Change listing data

___

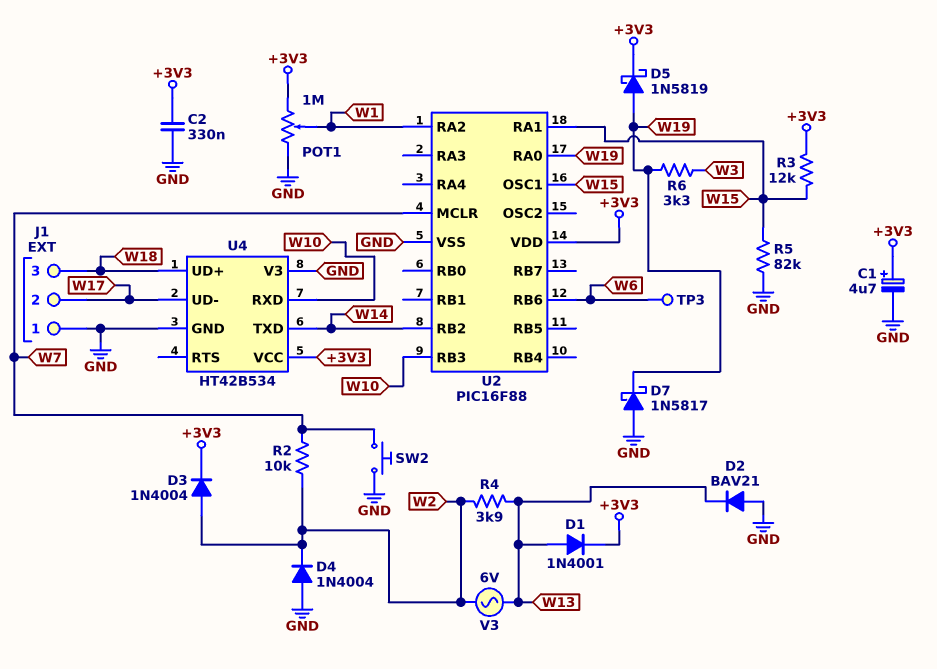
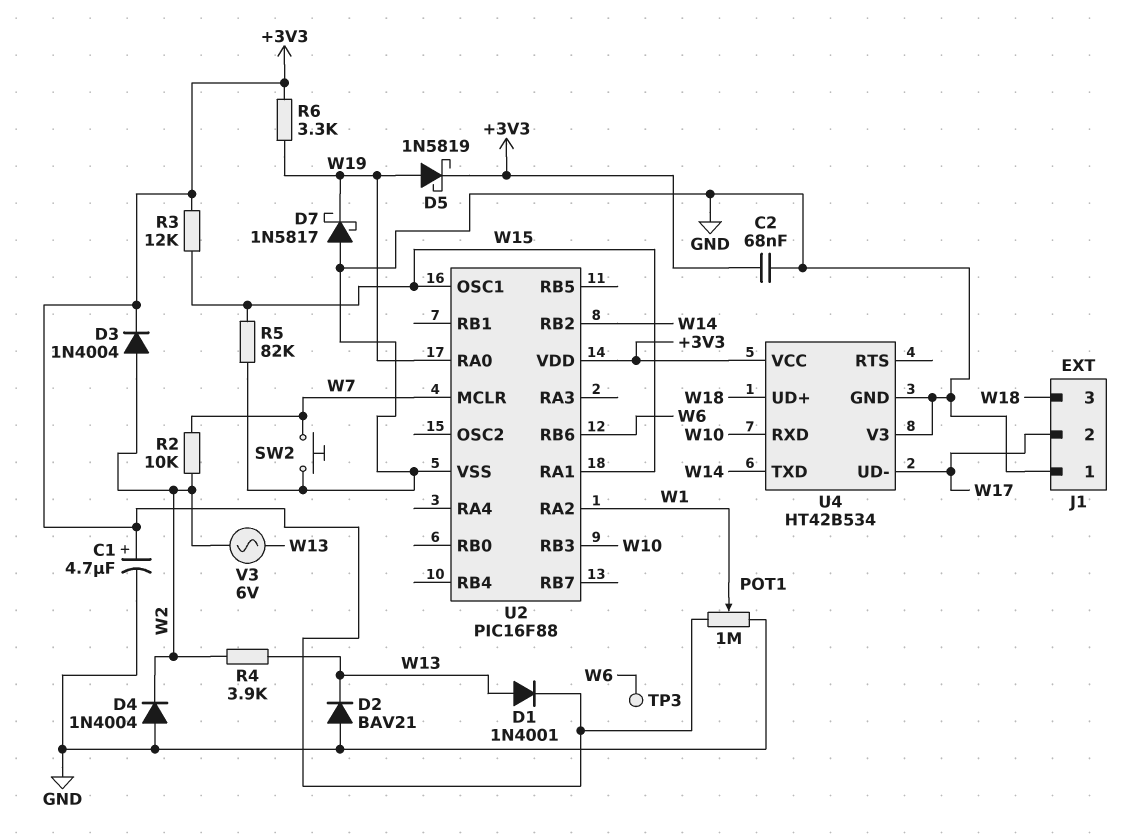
C2: 330nF (+3V3, GND) -> 68nF (+3V3, GND)
R6: 3.3k (W3, W19) -> 3.3k (+3V3, W19)

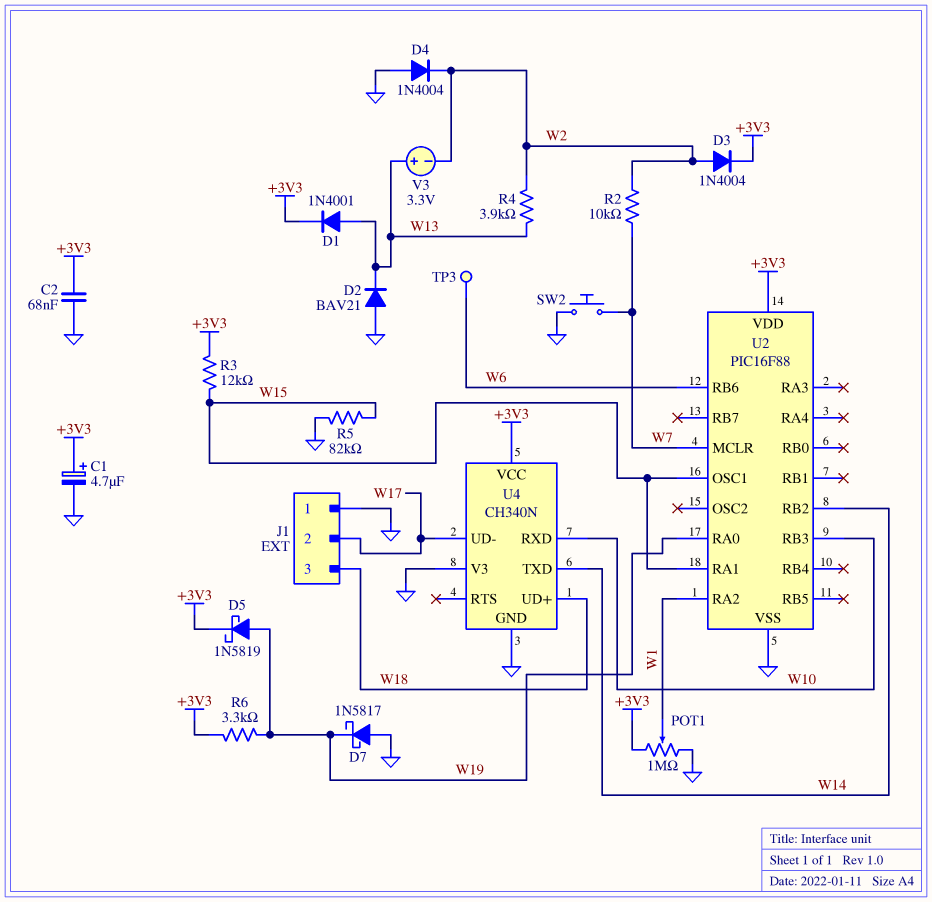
U4: HT42B534 -> CH340N
V3: AC 6V (W2, W13) -> 3.3V (plus W13, minus W2)

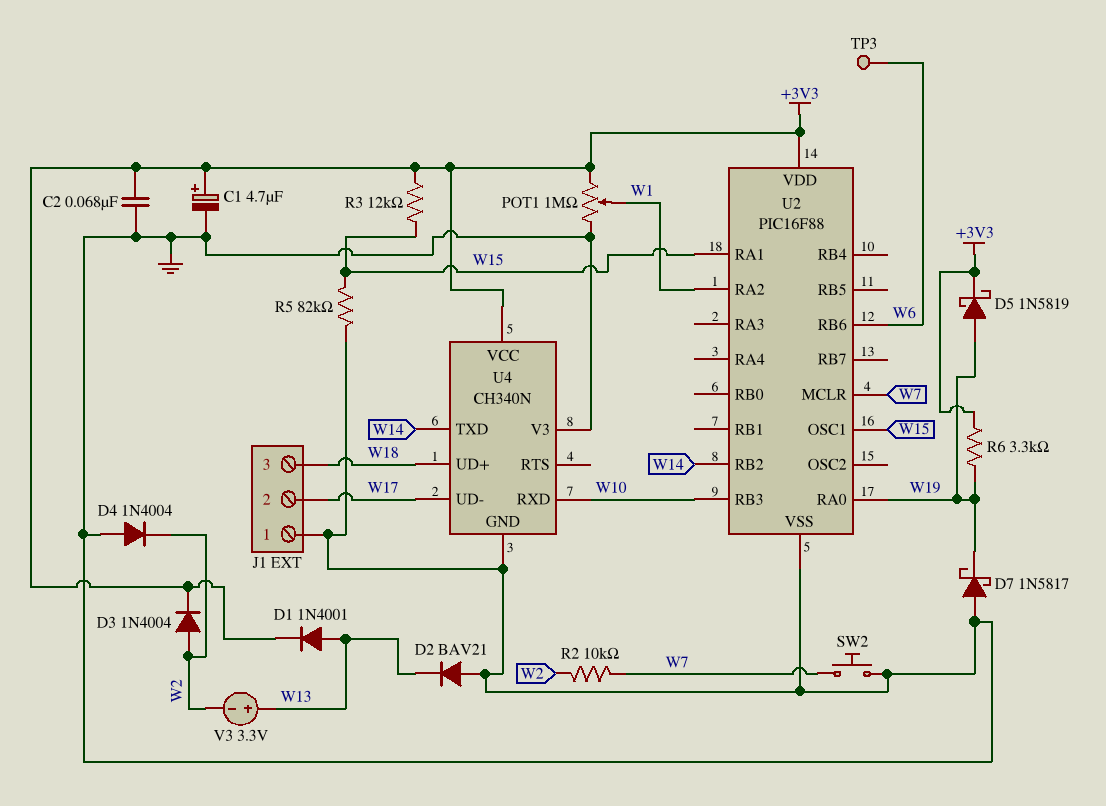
R4: 3.9k (W2, W13) -> none

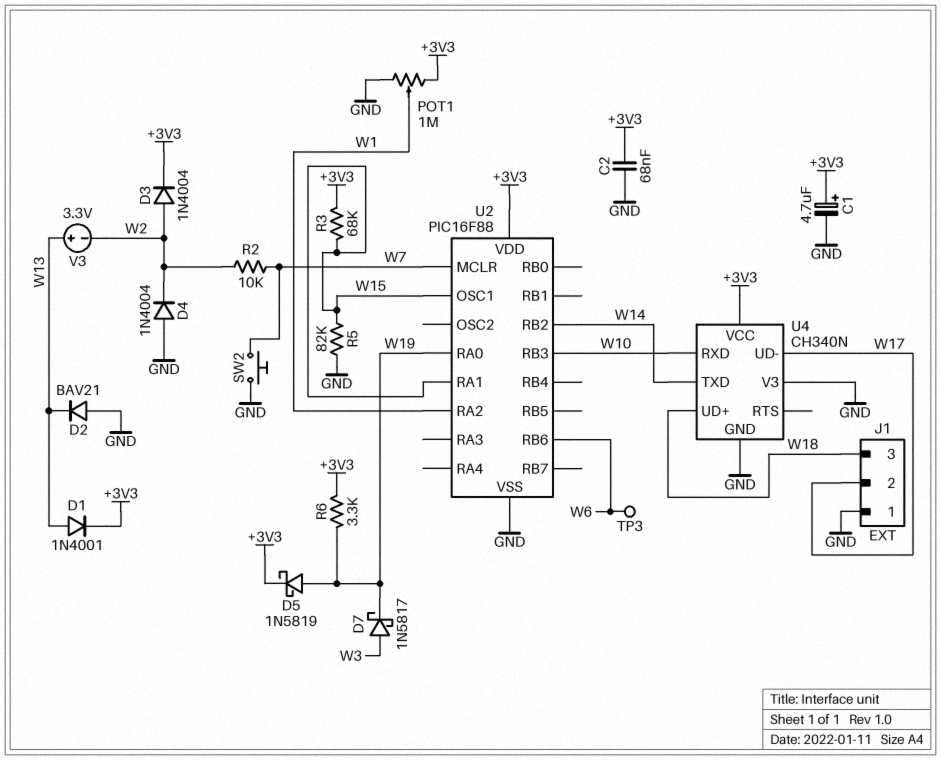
D7: schottky 1N5817 (A GND, K W19) -> schottky 1N5817 (A W3, K W19)
R3: 12k (+3V3, W15) -> 68k (+3V3, W15)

___

### Task prompt
Your answer must be an exact copy of the records above, with no pictures included.

### Response to the task
C2: 330nF (+3V3, GND) -> 68nF (+3V3, GND)
R6: 3.3k (W3, W19) -> 3.3k (+3V3, W19)

U4: HT42B534 -> CH340N
V3: AC 6V (W2, W13) -> 3.3V (plus W13, minus W2)

R4: 3.9k (W2, W13) -> none

D7: schottky 1N5817 (A GND, K W19) -> schottky 1N5817 (A W3, K W19)
R3: 12k (+3V3, W15) -> 68k (+3V3, W15)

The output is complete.